Exercise data:
◇ ◇ ◇
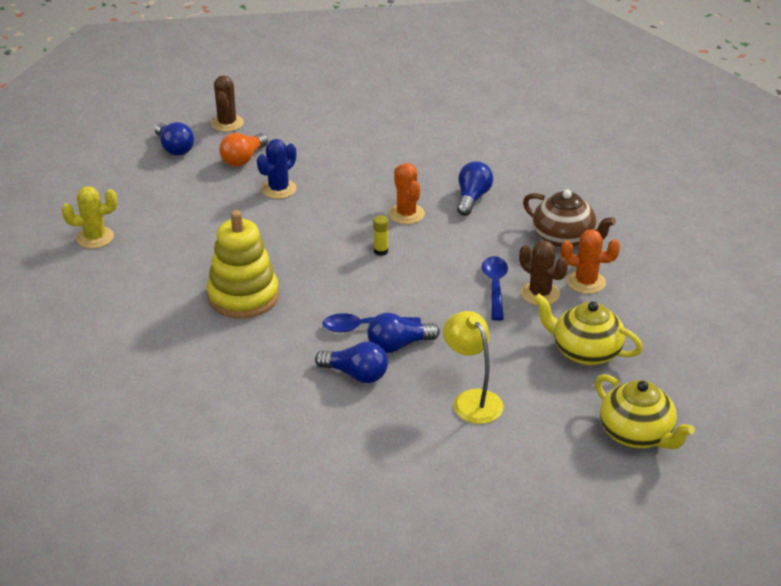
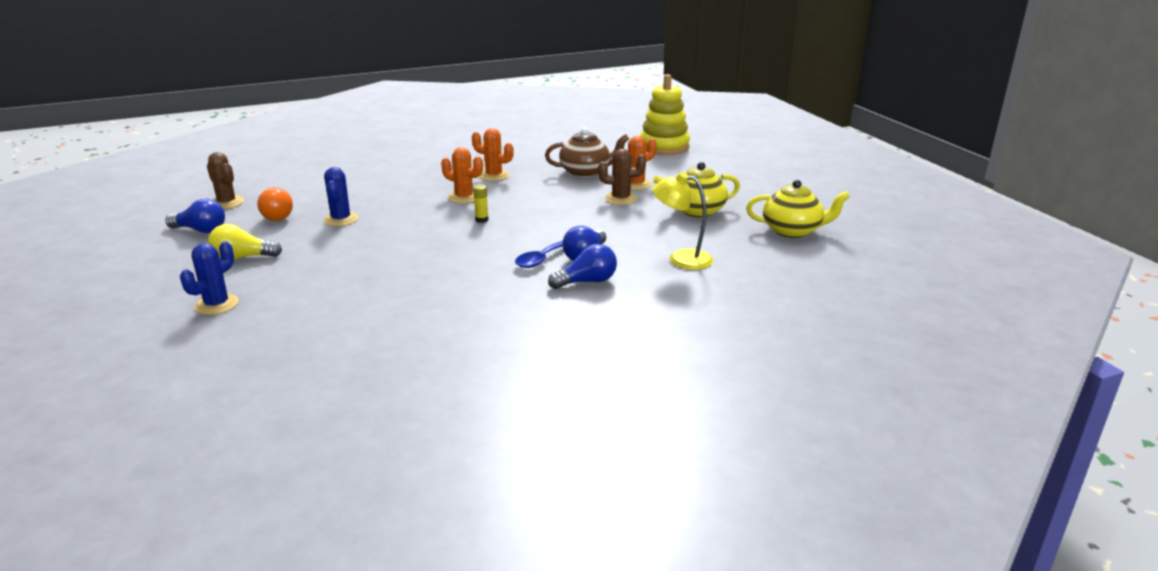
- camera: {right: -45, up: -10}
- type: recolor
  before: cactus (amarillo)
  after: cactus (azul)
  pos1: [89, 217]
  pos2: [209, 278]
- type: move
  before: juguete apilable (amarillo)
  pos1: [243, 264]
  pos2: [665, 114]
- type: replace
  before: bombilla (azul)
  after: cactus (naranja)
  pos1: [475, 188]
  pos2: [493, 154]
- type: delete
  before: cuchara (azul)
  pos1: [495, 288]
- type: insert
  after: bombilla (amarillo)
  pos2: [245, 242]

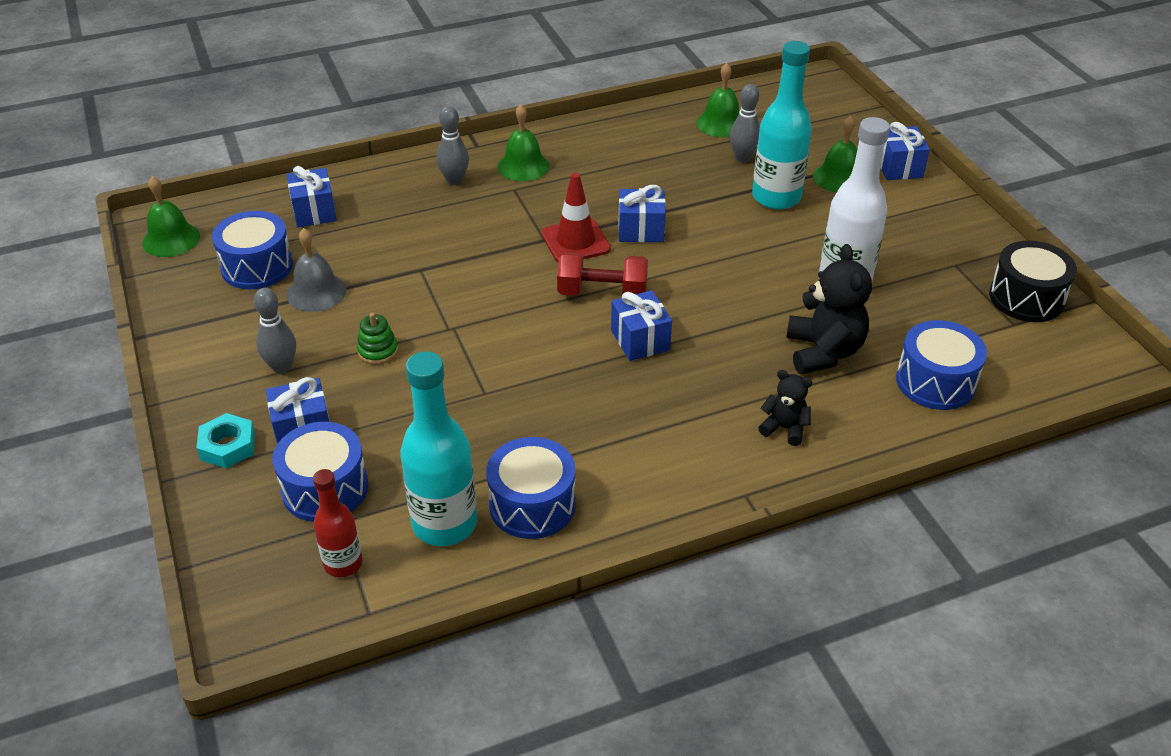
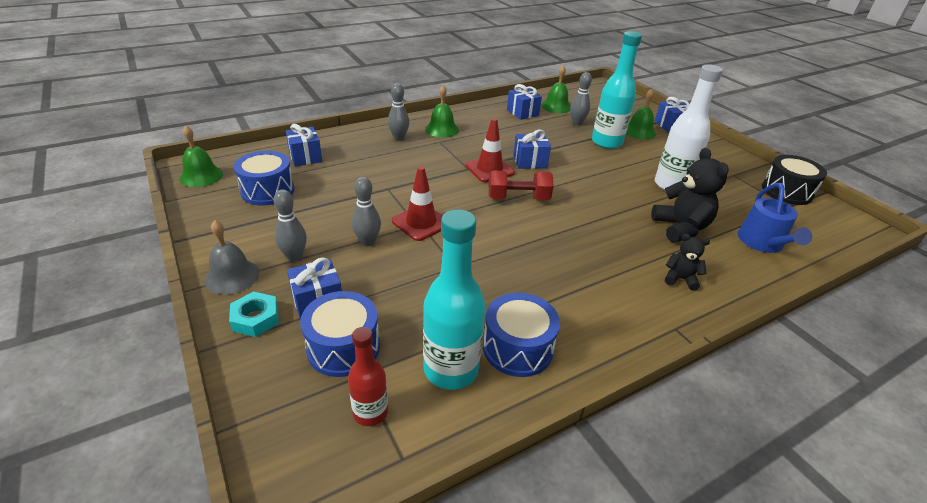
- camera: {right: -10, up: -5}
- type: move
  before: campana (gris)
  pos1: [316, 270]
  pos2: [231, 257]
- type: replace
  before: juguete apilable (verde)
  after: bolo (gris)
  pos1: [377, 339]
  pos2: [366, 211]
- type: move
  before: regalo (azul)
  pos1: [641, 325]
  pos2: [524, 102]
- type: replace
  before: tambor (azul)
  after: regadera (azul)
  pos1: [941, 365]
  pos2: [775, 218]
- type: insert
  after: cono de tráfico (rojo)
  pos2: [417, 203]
◇ ◇ ◇
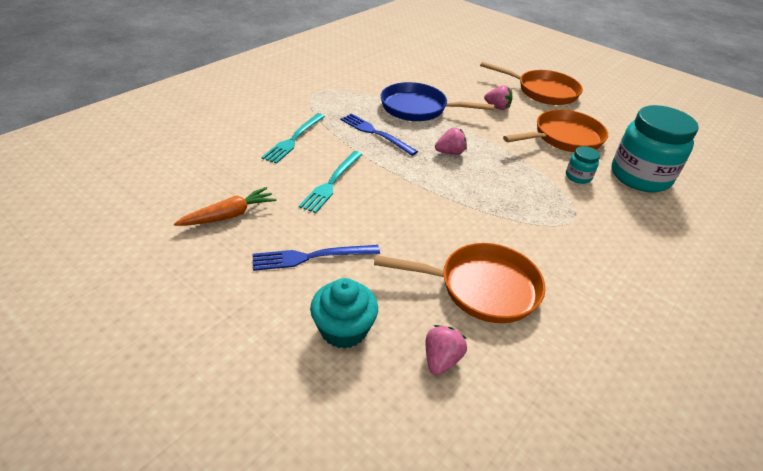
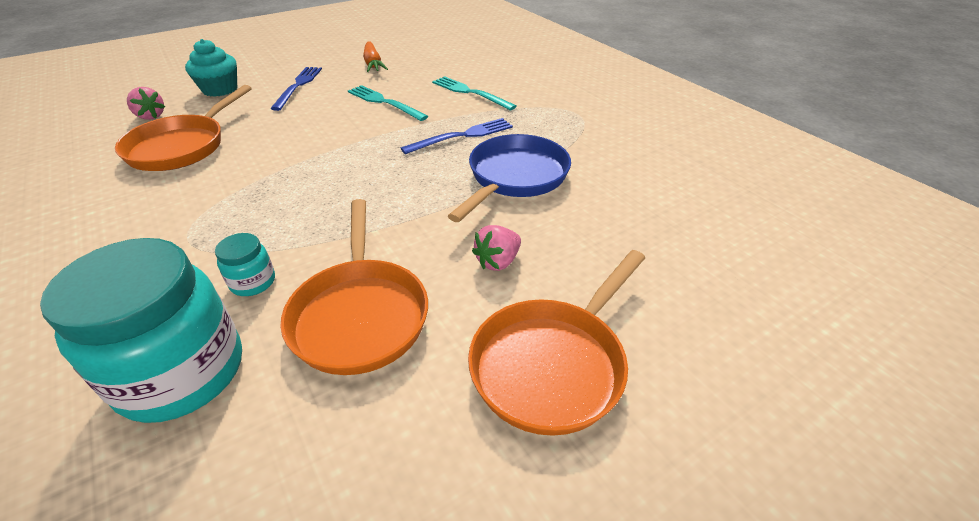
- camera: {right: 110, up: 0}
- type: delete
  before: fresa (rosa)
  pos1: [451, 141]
◇ ◇ ◇
Task directions:
Set down again, word for word, the stretch of records from the line with "before: tambor (azul)" to the line with "pos2: [417, 203]", both of those lines included.

Output for this exercise:
  before: tambor (azul)
  after: regadera (azul)
  pos1: [941, 365]
  pos2: [775, 218]
- type: insert
  after: cono de tráfico (rojo)
  pos2: [417, 203]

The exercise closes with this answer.